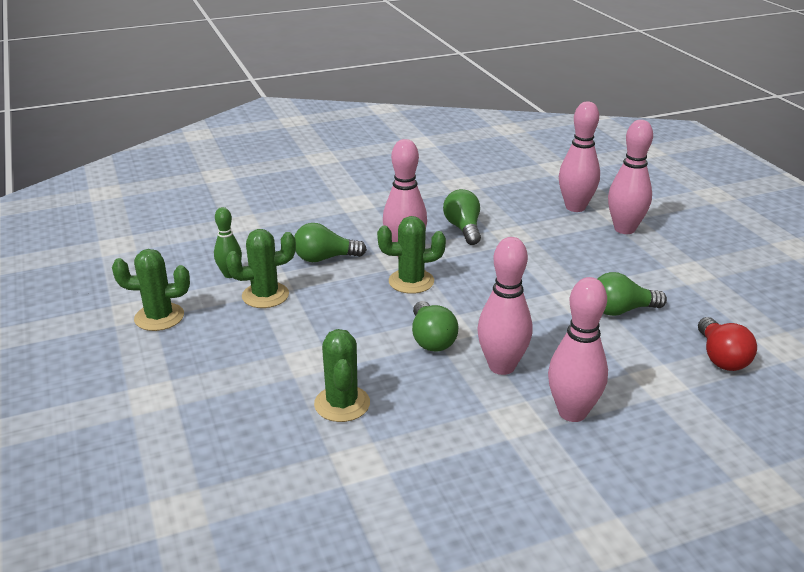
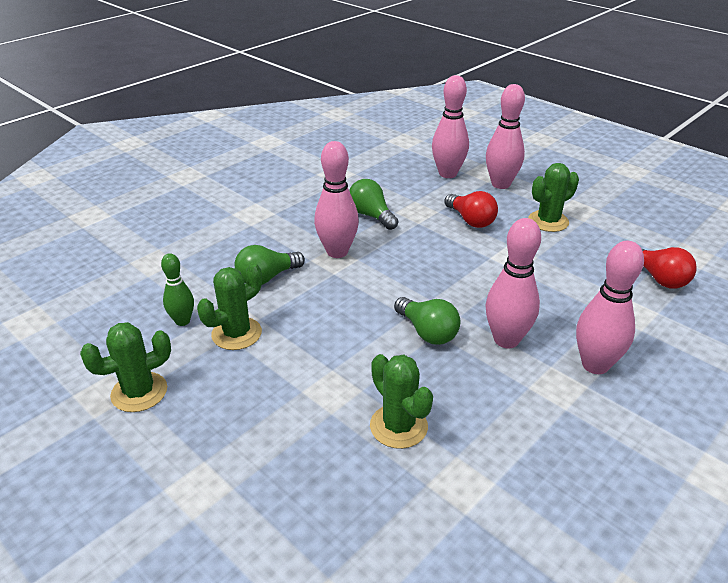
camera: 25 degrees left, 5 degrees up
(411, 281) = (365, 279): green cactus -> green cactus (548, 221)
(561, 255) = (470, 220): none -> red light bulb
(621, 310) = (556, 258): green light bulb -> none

--

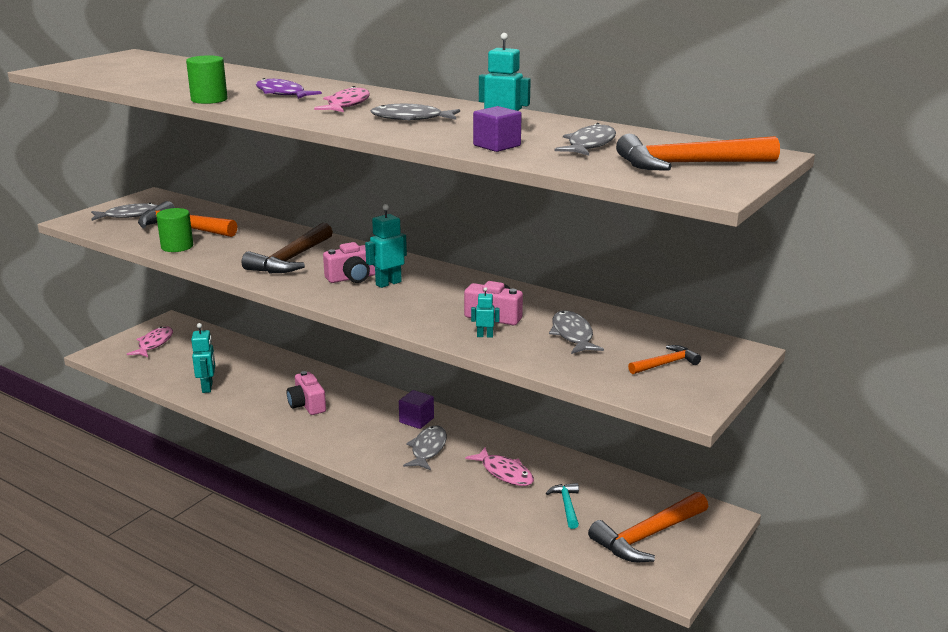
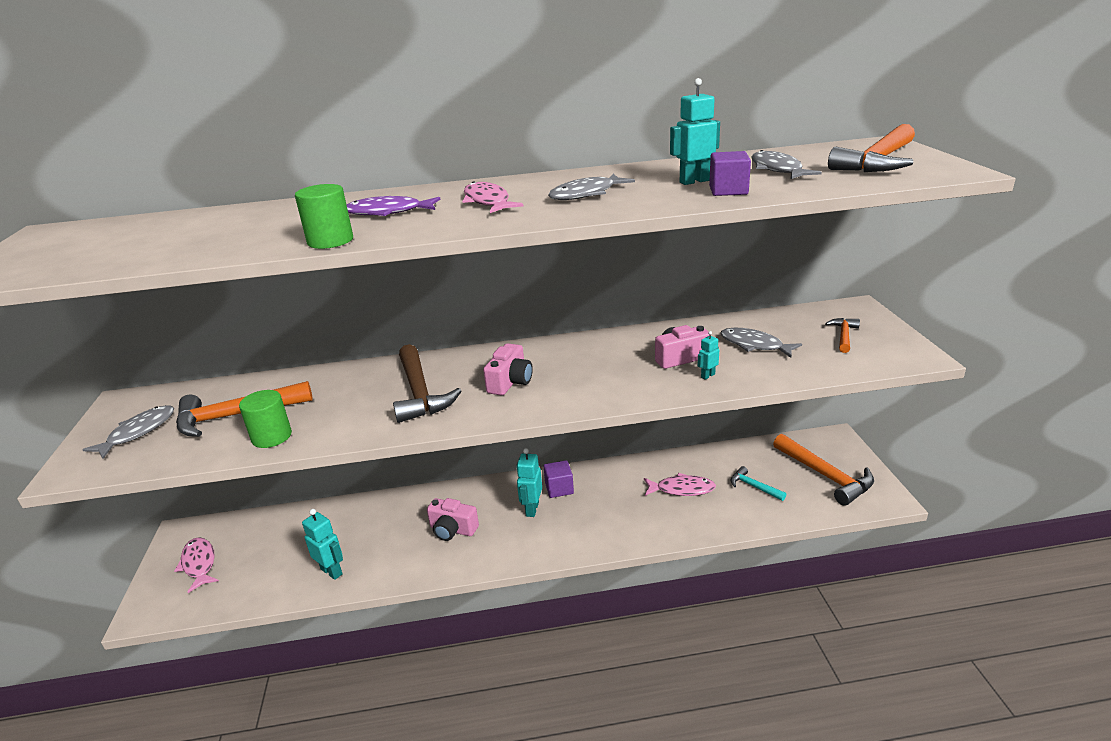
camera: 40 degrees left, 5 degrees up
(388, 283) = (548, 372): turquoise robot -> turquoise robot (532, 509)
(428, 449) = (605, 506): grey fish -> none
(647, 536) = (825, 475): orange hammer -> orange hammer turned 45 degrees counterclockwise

---

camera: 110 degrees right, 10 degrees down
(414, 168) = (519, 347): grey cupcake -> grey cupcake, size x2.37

## Work instructions
Above this task is a listing. Restate, word for word and with nothing added, the lines from the one with "(561, 255) = (470, 220): none" through the one with "(621, 310) = (556, 258): green".

## Solved problem
(561, 255) = (470, 220): none -> red light bulb
(621, 310) = (556, 258): green light bulb -> none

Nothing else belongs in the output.